(WHAT TO WORK ON): Would you transcribe the line that holds "pure white toy duck (2nd from left), move" and all the lines below it, through the final one, exactly and with nothing else?

(DATA SECTION):
● ● ●

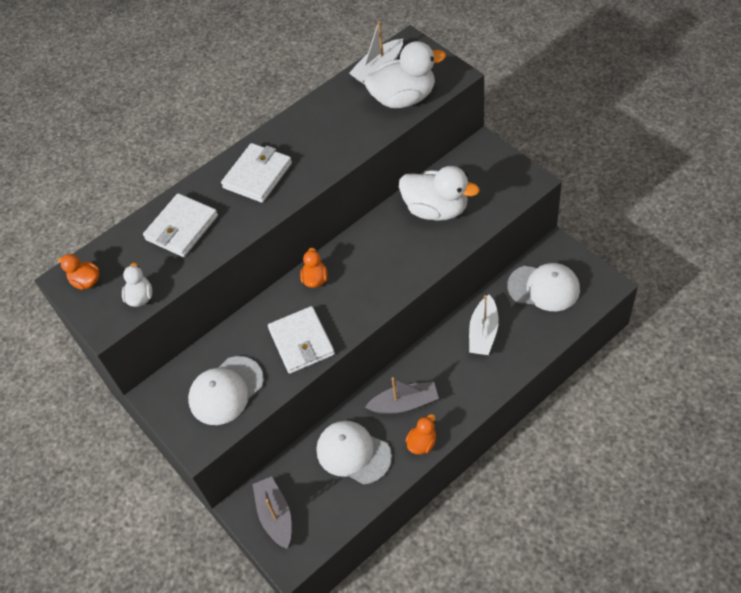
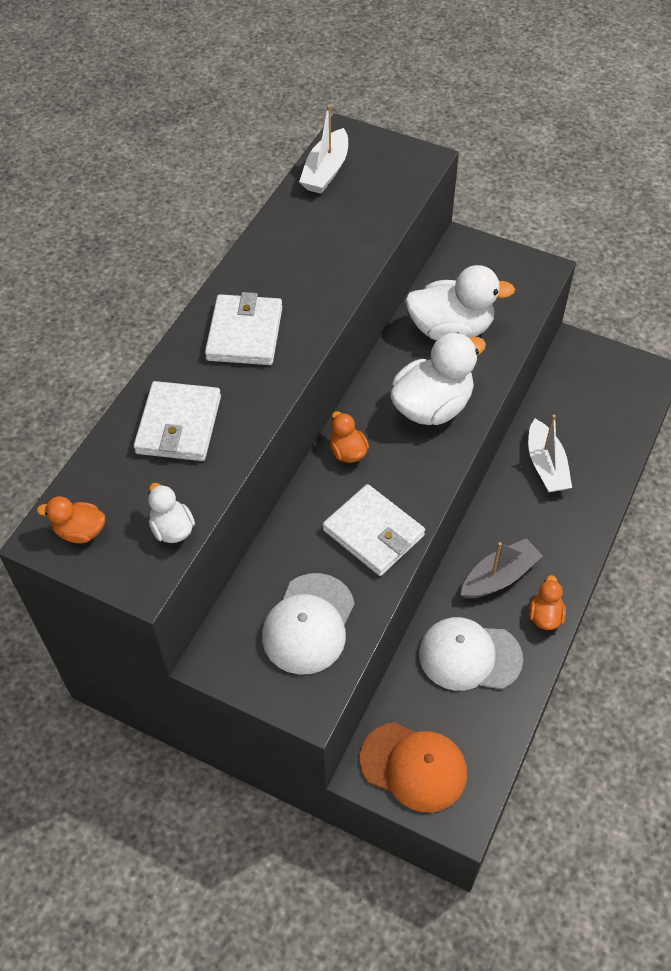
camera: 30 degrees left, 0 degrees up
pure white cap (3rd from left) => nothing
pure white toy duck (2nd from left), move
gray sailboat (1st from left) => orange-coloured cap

● ● ●

(ANSWER TO THIS EXERCISE):
pure white toy duck (2nd from left), move
gray sailboat (1st from left) => orange-coloured cap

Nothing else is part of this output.